**Exercise requirements:** Write out again only the lines between the one with "yellow scissors: 4 -> 6" and the end of the records below, both ends counted, and don't include the pictures.
*** Exercise inputs
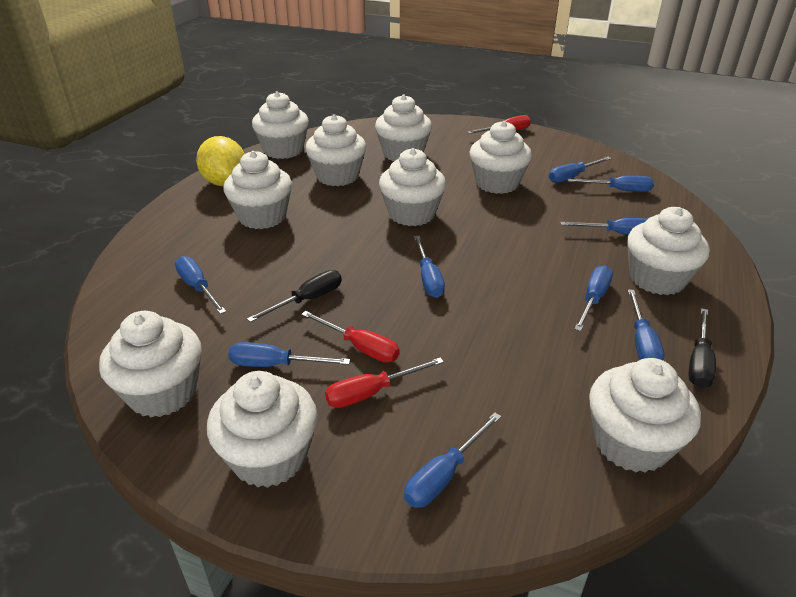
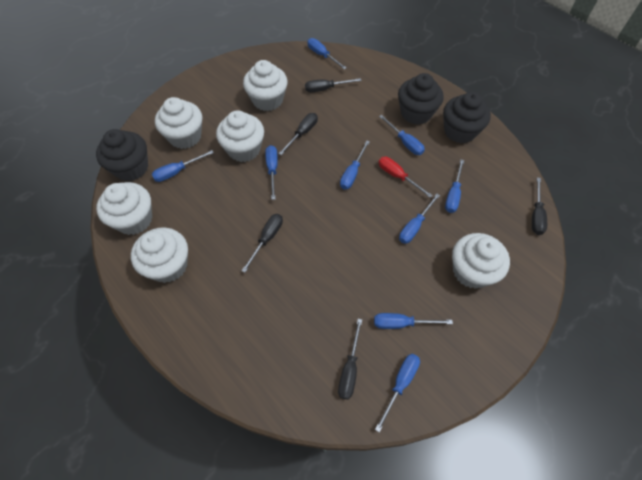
black cupcake: 0 -> 3
black screwdriver: 2 -> 5
red screwdriver: 3 -> 1
white cupcake: 10 -> 6
yellow lemon: 1 -> 0

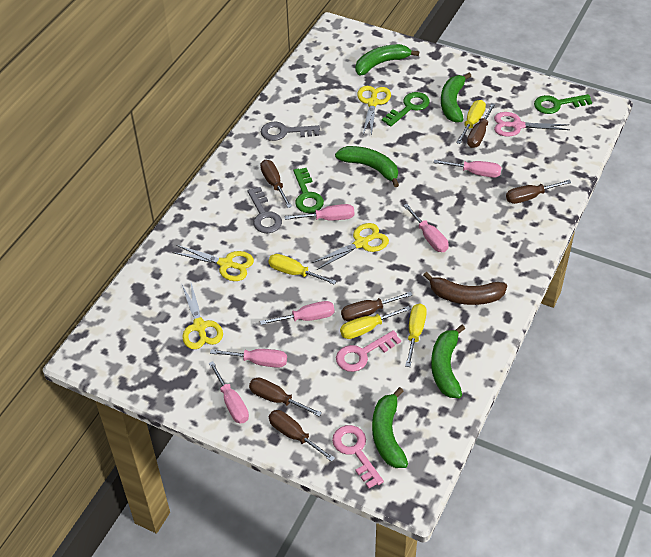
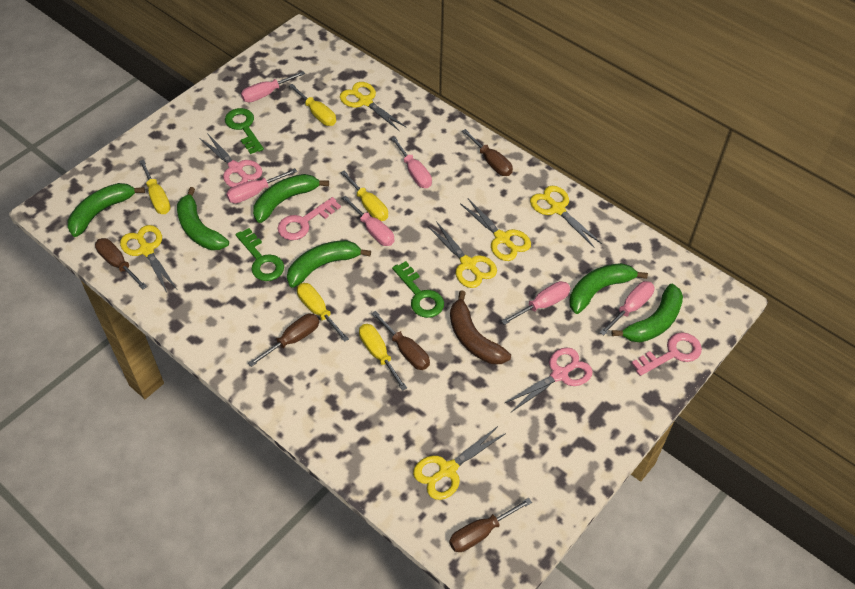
brown screwdriver: 6 -> 5
green banana: 5 -> 6
grey key: 2 -> 0
pink scissors: 1 -> 2
yellow scissors: 4 -> 6
yellow screwdriver: 4 -> 5

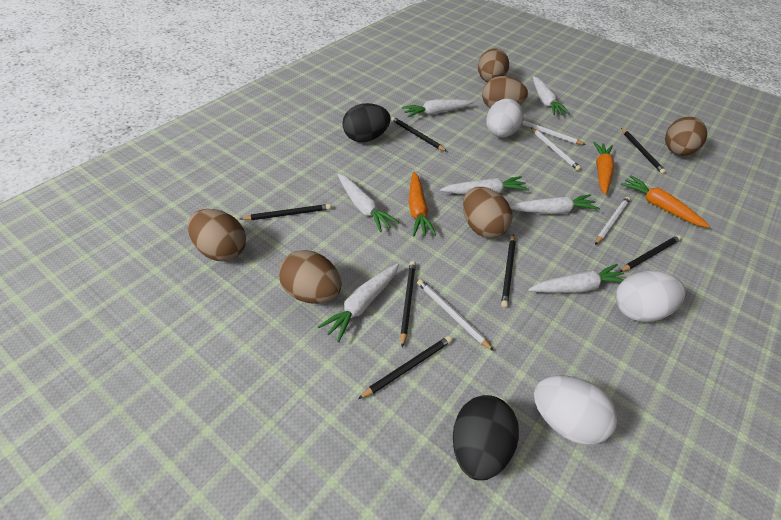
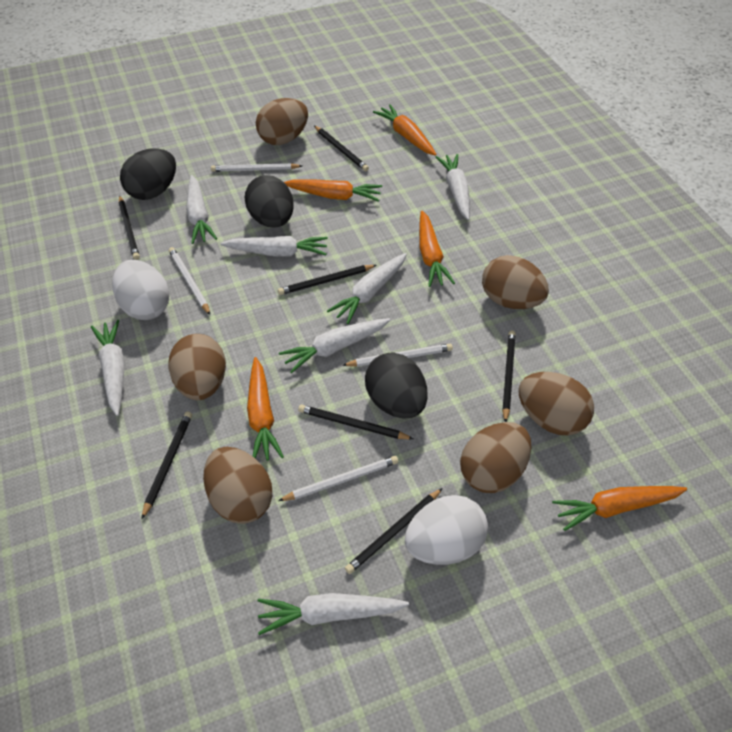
black egg: 2 -> 3
orange carrot: 3 -> 5
white egg: 3 -> 2

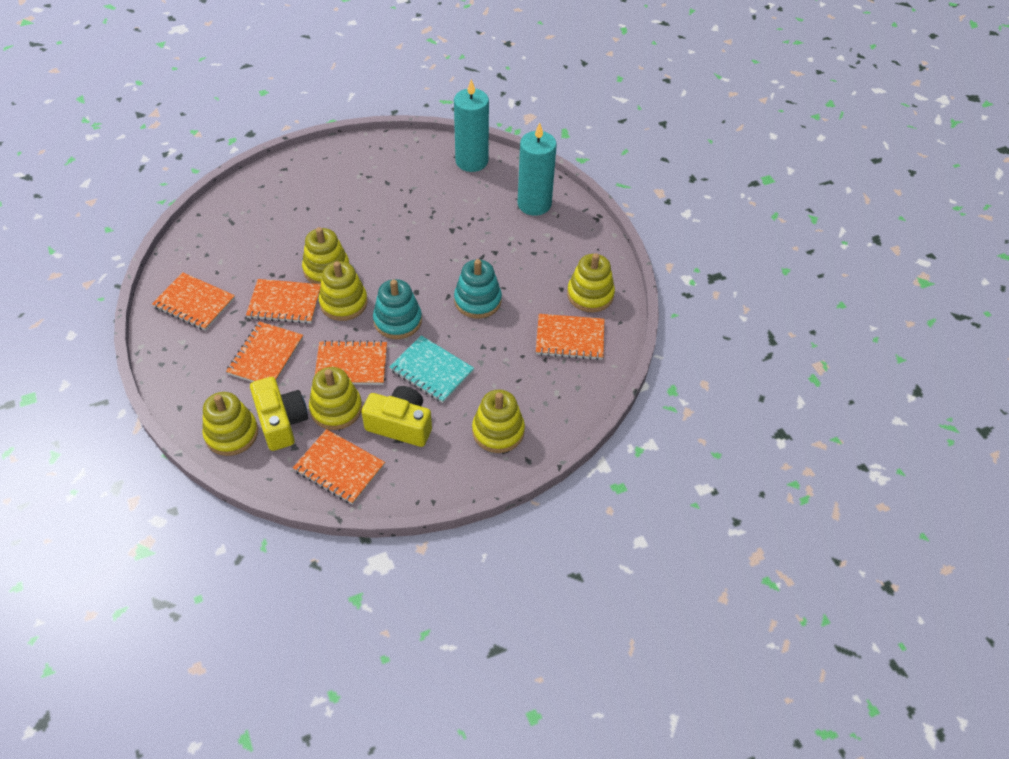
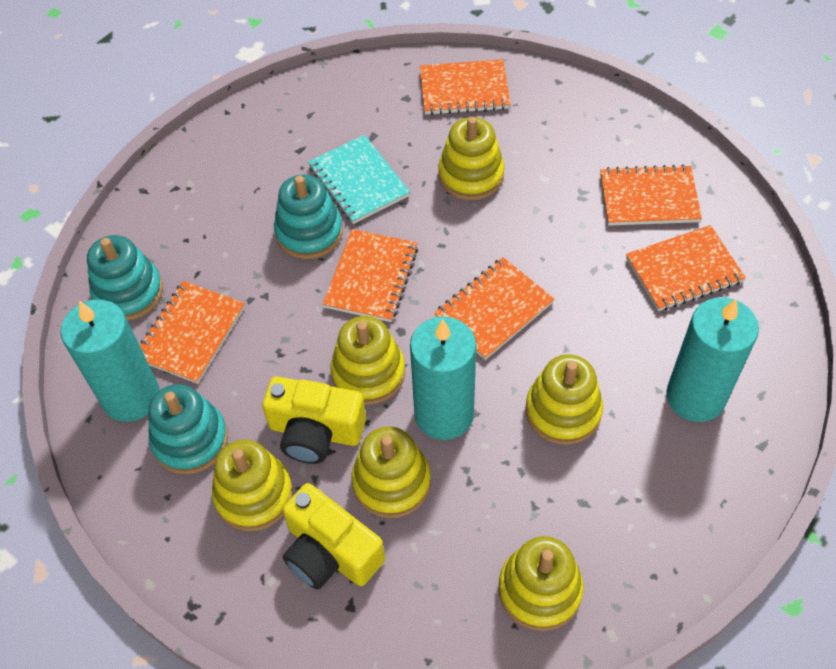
turquoise candle: 2 -> 3
turquoise stacking toy: 2 -> 3

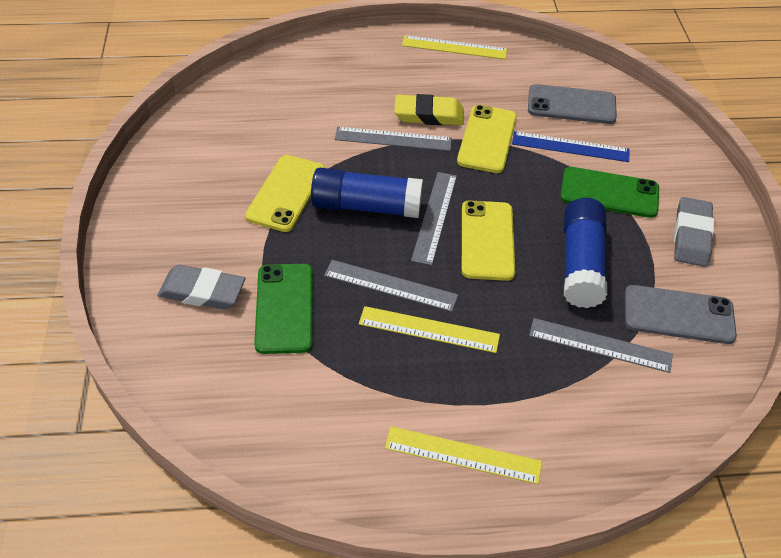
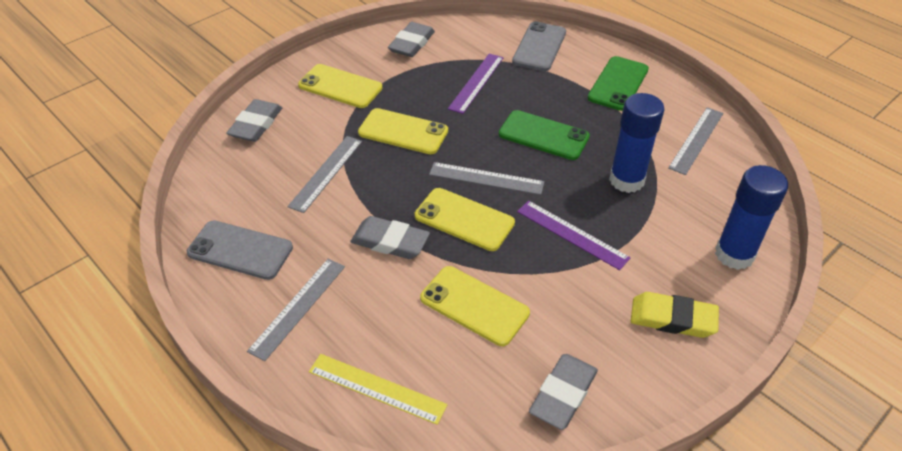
blue ruler: 1 -> 0
grey eraser: 2 -> 4
purple ruler: 0 -> 2
yellow phone: 3 -> 4
yellow ruler: 3 -> 1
******
**Response:**
yellow scissors: 4 -> 6
yellow screwdriver: 4 -> 5

black egg: 2 -> 3
orange carrot: 3 -> 5
white egg: 3 -> 2

turquoise candle: 2 -> 3
turquoise stacking toy: 2 -> 3

blue ruler: 1 -> 0
grey eraser: 2 -> 4
purple ruler: 0 -> 2
yellow phone: 3 -> 4
yellow ruler: 3 -> 1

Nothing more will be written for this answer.